START ENTRIES PROVIDED

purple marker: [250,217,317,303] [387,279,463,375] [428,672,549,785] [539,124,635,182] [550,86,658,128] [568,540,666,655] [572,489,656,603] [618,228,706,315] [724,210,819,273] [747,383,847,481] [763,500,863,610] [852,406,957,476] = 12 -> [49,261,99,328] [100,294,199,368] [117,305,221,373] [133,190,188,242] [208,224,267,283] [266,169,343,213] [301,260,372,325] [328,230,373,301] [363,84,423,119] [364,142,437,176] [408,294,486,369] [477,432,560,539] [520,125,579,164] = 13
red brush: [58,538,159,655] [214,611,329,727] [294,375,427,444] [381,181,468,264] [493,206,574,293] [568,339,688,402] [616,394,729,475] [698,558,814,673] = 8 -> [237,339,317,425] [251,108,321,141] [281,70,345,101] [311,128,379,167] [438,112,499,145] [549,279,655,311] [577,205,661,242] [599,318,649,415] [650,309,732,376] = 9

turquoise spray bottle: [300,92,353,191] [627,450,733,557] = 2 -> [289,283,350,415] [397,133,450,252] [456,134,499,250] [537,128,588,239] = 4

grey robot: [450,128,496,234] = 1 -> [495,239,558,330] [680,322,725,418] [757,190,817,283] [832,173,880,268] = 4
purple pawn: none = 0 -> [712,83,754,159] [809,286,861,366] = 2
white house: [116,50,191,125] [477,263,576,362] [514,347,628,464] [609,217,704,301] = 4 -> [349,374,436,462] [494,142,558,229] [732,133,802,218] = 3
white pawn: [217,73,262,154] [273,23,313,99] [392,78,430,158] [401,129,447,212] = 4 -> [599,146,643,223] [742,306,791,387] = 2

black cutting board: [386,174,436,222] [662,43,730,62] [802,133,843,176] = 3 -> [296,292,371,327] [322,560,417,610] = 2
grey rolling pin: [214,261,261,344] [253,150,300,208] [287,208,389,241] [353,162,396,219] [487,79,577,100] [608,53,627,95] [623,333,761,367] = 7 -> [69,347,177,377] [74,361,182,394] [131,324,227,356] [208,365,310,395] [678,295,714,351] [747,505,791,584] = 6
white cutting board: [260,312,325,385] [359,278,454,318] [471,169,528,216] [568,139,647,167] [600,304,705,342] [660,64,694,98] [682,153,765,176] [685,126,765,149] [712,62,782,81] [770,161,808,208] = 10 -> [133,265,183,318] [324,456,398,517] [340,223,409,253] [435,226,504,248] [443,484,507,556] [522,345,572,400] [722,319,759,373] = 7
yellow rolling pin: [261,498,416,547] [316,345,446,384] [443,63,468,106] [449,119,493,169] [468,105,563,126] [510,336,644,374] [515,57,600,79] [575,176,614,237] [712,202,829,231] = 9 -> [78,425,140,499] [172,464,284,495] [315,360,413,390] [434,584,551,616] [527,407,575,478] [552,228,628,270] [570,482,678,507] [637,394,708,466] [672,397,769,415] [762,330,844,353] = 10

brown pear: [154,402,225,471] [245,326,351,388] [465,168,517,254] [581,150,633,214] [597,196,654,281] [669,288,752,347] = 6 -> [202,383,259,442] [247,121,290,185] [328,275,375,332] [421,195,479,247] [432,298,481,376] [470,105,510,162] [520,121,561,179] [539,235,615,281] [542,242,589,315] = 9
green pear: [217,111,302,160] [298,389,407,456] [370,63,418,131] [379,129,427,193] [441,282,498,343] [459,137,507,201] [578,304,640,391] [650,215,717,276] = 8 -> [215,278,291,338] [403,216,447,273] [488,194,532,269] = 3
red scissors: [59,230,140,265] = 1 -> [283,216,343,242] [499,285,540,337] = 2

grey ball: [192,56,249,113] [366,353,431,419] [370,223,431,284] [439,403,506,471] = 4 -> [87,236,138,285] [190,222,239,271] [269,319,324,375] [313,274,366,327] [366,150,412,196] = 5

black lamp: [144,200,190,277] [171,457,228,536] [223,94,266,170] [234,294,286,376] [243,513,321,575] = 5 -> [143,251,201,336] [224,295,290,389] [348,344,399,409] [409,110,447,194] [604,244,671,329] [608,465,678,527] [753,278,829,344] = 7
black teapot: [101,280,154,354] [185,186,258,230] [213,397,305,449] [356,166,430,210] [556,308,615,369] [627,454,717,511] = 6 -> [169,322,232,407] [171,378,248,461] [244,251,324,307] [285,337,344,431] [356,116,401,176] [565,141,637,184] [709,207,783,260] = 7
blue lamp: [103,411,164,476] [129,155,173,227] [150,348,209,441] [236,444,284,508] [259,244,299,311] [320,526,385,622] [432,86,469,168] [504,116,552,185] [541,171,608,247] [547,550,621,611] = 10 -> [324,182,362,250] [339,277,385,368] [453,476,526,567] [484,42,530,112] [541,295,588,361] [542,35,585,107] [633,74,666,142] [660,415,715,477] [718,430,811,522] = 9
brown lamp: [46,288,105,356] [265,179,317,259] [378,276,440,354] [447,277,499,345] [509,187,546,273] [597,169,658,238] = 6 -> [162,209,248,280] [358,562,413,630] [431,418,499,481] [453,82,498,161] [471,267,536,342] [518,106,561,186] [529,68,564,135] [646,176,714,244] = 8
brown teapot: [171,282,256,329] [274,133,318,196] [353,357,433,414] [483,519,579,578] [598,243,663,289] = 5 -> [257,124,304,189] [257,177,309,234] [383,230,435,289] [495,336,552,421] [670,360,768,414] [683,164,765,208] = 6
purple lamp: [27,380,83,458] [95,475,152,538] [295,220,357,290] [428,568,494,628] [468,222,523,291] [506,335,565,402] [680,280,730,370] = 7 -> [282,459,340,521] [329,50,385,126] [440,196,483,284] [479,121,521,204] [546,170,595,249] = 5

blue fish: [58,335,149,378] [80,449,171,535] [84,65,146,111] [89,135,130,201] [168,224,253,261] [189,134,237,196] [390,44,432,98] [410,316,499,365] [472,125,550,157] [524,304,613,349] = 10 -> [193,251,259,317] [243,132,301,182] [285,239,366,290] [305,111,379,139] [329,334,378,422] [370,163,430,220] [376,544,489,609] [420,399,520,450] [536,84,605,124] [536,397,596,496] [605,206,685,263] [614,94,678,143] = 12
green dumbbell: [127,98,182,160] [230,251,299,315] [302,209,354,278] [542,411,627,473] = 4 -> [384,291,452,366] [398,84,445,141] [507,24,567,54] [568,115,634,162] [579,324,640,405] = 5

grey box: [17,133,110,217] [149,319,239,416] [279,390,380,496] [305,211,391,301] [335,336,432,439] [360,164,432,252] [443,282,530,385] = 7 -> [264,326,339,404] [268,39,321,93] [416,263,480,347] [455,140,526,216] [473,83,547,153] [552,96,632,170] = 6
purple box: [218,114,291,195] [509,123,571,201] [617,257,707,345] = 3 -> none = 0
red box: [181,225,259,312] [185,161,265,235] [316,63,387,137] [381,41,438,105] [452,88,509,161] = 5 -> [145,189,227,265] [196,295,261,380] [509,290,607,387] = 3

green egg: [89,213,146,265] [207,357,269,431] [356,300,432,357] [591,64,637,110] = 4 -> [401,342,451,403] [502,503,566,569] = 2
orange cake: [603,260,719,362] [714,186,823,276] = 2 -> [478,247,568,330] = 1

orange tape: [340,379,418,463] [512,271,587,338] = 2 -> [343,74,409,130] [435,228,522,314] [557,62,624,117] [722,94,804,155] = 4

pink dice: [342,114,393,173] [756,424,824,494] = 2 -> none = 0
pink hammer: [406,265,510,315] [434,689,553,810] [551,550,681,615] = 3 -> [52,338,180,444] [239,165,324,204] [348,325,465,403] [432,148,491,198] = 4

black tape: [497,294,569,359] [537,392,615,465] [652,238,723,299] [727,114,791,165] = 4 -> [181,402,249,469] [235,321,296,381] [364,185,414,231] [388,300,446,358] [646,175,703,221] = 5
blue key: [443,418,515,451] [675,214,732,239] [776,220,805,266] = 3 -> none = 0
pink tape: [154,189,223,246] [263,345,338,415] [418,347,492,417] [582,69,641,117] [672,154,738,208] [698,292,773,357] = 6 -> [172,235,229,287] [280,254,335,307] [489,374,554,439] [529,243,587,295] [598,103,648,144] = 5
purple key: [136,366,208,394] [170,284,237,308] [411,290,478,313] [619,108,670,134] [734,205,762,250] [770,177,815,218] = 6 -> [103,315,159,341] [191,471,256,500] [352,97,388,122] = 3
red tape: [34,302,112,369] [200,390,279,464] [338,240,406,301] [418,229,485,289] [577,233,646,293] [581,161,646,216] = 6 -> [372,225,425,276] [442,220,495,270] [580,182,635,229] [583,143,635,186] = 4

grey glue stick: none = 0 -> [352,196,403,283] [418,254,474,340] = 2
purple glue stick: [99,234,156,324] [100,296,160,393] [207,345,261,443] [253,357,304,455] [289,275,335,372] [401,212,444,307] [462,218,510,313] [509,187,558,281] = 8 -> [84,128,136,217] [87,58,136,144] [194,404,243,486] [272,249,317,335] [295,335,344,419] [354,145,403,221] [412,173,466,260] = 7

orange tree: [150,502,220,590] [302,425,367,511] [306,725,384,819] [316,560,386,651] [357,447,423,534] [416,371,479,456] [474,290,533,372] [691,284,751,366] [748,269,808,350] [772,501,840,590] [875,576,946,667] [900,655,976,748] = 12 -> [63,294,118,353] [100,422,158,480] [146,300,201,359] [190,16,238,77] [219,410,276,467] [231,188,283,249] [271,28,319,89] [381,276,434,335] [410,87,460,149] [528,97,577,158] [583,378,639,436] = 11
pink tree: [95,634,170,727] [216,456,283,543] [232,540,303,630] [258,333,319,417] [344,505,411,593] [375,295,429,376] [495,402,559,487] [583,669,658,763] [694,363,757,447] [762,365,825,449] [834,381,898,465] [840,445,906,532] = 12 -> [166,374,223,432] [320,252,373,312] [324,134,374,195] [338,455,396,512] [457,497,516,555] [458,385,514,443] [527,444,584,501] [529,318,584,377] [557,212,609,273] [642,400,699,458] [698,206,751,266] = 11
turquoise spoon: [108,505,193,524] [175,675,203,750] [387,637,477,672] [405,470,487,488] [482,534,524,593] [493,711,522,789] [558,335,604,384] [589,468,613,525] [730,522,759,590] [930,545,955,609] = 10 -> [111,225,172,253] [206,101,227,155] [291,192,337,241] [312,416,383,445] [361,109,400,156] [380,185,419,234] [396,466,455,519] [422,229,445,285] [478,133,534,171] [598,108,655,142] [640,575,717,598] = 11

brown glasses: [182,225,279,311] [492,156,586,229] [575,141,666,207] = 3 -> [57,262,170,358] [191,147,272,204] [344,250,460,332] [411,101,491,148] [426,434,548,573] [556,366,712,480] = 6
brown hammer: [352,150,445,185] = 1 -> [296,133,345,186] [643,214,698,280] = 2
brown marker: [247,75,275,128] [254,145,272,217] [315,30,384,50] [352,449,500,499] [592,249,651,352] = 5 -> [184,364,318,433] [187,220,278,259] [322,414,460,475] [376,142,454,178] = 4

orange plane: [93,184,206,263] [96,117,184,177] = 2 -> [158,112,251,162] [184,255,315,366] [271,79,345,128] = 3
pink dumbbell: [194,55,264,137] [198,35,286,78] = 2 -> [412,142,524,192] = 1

END ENTRIES PROVIDED

Repeat, exactly as they stand above, the lines from the line with "brown glasses: [182,225,279,311]" to the line with "brown marker: [247,75,275,128]", both lines included.

• _SOLUTION TO THE EXERCISE_:
brown glasses: [182,225,279,311] [492,156,586,229] [575,141,666,207] = 3 -> [57,262,170,358] [191,147,272,204] [344,250,460,332] [411,101,491,148] [426,434,548,573] [556,366,712,480] = 6
brown hammer: [352,150,445,185] = 1 -> [296,133,345,186] [643,214,698,280] = 2
brown marker: [247,75,275,128] [254,145,272,217] [315,30,384,50] [352,449,500,499] [592,249,651,352] = 5 -> [184,364,318,433] [187,220,278,259] [322,414,460,475] [376,142,454,178] = 4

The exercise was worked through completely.